[Object state comparisons]
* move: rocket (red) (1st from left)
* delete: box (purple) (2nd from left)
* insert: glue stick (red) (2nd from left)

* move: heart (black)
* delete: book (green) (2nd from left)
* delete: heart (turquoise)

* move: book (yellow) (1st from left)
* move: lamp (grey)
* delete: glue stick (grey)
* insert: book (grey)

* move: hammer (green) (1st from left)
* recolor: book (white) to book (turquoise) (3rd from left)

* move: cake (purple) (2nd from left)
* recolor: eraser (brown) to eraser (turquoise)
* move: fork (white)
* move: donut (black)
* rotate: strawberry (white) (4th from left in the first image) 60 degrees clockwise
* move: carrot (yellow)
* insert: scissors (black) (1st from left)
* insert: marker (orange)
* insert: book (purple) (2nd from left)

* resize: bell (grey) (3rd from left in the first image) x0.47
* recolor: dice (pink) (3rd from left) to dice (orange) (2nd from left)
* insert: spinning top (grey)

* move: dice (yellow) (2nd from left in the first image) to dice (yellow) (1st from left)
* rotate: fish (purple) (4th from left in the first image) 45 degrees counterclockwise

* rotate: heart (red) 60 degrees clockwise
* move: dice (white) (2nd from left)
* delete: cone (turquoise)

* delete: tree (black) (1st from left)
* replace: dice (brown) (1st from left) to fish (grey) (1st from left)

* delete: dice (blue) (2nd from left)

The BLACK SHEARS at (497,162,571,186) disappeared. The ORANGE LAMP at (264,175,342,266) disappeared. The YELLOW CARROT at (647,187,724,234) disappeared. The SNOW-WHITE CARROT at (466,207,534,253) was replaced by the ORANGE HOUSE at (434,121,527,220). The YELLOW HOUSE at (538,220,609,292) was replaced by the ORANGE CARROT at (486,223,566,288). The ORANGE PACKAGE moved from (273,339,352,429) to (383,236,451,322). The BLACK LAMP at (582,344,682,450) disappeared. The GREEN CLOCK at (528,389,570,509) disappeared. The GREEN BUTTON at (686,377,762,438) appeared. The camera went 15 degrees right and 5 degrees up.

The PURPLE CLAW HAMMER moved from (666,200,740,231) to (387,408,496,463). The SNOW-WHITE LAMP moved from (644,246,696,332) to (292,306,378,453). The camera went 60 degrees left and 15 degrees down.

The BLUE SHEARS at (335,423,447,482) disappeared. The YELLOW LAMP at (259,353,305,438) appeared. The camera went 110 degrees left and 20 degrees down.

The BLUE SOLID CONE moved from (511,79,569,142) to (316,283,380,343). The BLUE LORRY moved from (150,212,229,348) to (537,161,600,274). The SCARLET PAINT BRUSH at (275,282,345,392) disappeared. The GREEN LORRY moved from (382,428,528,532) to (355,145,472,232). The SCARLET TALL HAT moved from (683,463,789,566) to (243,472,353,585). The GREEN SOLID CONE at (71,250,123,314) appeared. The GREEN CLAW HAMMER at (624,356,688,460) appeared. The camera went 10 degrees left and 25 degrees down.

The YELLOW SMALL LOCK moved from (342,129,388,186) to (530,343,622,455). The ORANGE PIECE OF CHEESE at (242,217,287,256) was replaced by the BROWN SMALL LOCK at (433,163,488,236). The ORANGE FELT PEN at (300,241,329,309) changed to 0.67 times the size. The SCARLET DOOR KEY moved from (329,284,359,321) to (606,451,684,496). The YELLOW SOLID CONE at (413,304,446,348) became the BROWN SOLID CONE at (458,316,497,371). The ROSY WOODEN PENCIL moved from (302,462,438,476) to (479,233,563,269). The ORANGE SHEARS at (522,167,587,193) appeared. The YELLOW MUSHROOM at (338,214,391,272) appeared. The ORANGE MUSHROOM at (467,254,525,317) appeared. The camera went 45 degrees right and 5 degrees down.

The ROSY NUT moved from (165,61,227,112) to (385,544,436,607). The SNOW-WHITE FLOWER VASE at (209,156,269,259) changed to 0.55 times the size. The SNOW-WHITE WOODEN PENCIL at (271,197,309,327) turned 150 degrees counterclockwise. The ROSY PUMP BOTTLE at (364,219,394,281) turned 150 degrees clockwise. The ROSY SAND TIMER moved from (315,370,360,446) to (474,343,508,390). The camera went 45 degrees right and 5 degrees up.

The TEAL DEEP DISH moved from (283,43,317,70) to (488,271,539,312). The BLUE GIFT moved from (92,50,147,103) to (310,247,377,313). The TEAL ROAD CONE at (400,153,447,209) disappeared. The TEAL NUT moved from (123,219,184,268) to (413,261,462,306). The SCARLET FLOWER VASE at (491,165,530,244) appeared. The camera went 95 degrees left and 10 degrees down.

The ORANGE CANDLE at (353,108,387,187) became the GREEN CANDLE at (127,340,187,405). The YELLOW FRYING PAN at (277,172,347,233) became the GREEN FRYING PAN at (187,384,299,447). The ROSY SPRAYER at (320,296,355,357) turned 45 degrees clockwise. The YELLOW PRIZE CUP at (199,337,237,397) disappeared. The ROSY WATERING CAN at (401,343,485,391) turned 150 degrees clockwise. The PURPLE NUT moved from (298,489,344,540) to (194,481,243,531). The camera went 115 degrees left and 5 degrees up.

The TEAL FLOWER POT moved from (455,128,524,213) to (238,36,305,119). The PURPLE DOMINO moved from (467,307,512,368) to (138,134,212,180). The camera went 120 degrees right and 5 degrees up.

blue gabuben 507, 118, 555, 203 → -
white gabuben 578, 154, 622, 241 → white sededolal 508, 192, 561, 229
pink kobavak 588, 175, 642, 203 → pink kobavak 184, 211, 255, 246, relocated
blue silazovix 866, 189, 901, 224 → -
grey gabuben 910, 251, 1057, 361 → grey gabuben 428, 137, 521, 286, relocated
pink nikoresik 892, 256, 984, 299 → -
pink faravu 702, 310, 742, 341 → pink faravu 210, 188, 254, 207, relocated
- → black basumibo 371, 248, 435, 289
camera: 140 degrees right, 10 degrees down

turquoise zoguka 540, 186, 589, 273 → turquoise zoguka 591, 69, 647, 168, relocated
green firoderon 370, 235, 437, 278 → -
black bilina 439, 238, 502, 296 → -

* What the task requires
Copy out each record, keeping every word as it is.

* Exercise response
* move: rocket (red) (1st from left)
* delete: box (purple) (2nd from left)
* insert: glue stick (red) (2nd from left)

* move: heart (black)
* delete: book (green) (2nd from left)
* delete: heart (turquoise)

* move: book (yellow) (1st from left)
* move: lamp (grey)
* delete: glue stick (grey)
* insert: book (grey)

* move: hammer (green) (1st from left)
* recolor: book (white) to book (turquoise) (3rd from left)

* move: cake (purple) (2nd from left)
* recolor: eraser (brown) to eraser (turquoise)
* move: fork (white)
* move: donut (black)
* rotate: strawberry (white) (4th from left in the first image) 60 degrees clockwise
* move: carrot (yellow)
* insert: scissors (black) (1st from left)
* insert: marker (orange)
* insert: book (purple) (2nd from left)

* resize: bell (grey) (3rd from left in the first image) x0.47
* recolor: dice (pink) (3rd from left) to dice (orange) (2nd from left)
* insert: spinning top (grey)

* move: dice (yellow) (2nd from left in the first image) to dice (yellow) (1st from left)
* rotate: fish (purple) (4th from left in the first image) 45 degrees counterclockwise

* rotate: heart (red) 60 degrees clockwise
* move: dice (white) (2nd from left)
* delete: cone (turquoise)

* delete: tree (black) (1st from left)
* replace: dice (brown) (1st from left) to fish (grey) (1st from left)

* delete: dice (blue) (2nd from left)

The BLACK SHEARS at (497,162,571,186) disappeared. The ORANGE LAMP at (264,175,342,266) disappeared. The YELLOW CARROT at (647,187,724,234) disappeared. The SNOW-WHITE CARROT at (466,207,534,253) was replaced by the ORANGE HOUSE at (434,121,527,220). The YELLOW HOUSE at (538,220,609,292) was replaced by the ORANGE CARROT at (486,223,566,288). The ORANGE PACKAGE moved from (273,339,352,429) to (383,236,451,322). The BLACK LAMP at (582,344,682,450) disappeared. The GREEN CLOCK at (528,389,570,509) disappeared. The GREEN BUTTON at (686,377,762,438) appeared. The camera went 15 degrees right and 5 degrees up.

The PURPLE CLAW HAMMER moved from (666,200,740,231) to (387,408,496,463). The SNOW-WHITE LAMP moved from (644,246,696,332) to (292,306,378,453). The camera went 60 degrees left and 15 degrees down.

The BLUE SHEARS at (335,423,447,482) disappeared. The YELLOW LAMP at (259,353,305,438) appeared. The camera went 110 degrees left and 20 degrees down.

The BLUE SOLID CONE moved from (511,79,569,142) to (316,283,380,343). The BLUE LORRY moved from (150,212,229,348) to (537,161,600,274). The SCARLET PAINT BRUSH at (275,282,345,392) disappeared. The GREEN LORRY moved from (382,428,528,532) to (355,145,472,232). The SCARLET TALL HAT moved from (683,463,789,566) to (243,472,353,585). The GREEN SOLID CONE at (71,250,123,314) appeared. The GREEN CLAW HAMMER at (624,356,688,460) appeared. The camera went 10 degrees left and 25 degrees down.

The YELLOW SMALL LOCK moved from (342,129,388,186) to (530,343,622,455). The ORANGE PIECE OF CHEESE at (242,217,287,256) was replaced by the BROWN SMALL LOCK at (433,163,488,236). The ORANGE FELT PEN at (300,241,329,309) changed to 0.67 times the size. The SCARLET DOOR KEY moved from (329,284,359,321) to (606,451,684,496). The YELLOW SOLID CONE at (413,304,446,348) became the BROWN SOLID CONE at (458,316,497,371). The ROSY WOODEN PENCIL moved from (302,462,438,476) to (479,233,563,269). The ORANGE SHEARS at (522,167,587,193) appeared. The YELLOW MUSHROOM at (338,214,391,272) appeared. The ORANGE MUSHROOM at (467,254,525,317) appeared. The camera went 45 degrees right and 5 degrees down.

The ROSY NUT moved from (165,61,227,112) to (385,544,436,607). The SNOW-WHITE FLOWER VASE at (209,156,269,259) changed to 0.55 times the size. The SNOW-WHITE WOODEN PENCIL at (271,197,309,327) turned 150 degrees counterclockwise. The ROSY PUMP BOTTLE at (364,219,394,281) turned 150 degrees clockwise. The ROSY SAND TIMER moved from (315,370,360,446) to (474,343,508,390). The camera went 45 degrees right and 5 degrees up.

The TEAL DEEP DISH moved from (283,43,317,70) to (488,271,539,312). The BLUE GIFT moved from (92,50,147,103) to (310,247,377,313). The TEAL ROAD CONE at (400,153,447,209) disappeared. The TEAL NUT moved from (123,219,184,268) to (413,261,462,306). The SCARLET FLOWER VASE at (491,165,530,244) appeared. The camera went 95 degrees left and 10 degrees down.

The ORANGE CANDLE at (353,108,387,187) became the GREEN CANDLE at (127,340,187,405). The YELLOW FRYING PAN at (277,172,347,233) became the GREEN FRYING PAN at (187,384,299,447). The ROSY SPRAYER at (320,296,355,357) turned 45 degrees clockwise. The YELLOW PRIZE CUP at (199,337,237,397) disappeared. The ROSY WATERING CAN at (401,343,485,391) turned 150 degrees clockwise. The PURPLE NUT moved from (298,489,344,540) to (194,481,243,531). The camera went 115 degrees left and 5 degrees up.

The TEAL FLOWER POT moved from (455,128,524,213) to (238,36,305,119). The PURPLE DOMINO moved from (467,307,512,368) to (138,134,212,180). The camera went 120 degrees right and 5 degrees up.

blue gabuben 507, 118, 555, 203 → -
white gabuben 578, 154, 622, 241 → white sededolal 508, 192, 561, 229
pink kobavak 588, 175, 642, 203 → pink kobavak 184, 211, 255, 246, relocated
blue silazovix 866, 189, 901, 224 → -
grey gabuben 910, 251, 1057, 361 → grey gabuben 428, 137, 521, 286, relocated
pink nikoresik 892, 256, 984, 299 → -
pink faravu 702, 310, 742, 341 → pink faravu 210, 188, 254, 207, relocated
- → black basumibo 371, 248, 435, 289
camera: 140 degrees right, 10 degrees down

turquoise zoguka 540, 186, 589, 273 → turquoise zoguka 591, 69, 647, 168, relocated
green firoderon 370, 235, 437, 278 → -
black bilina 439, 238, 502, 296 → -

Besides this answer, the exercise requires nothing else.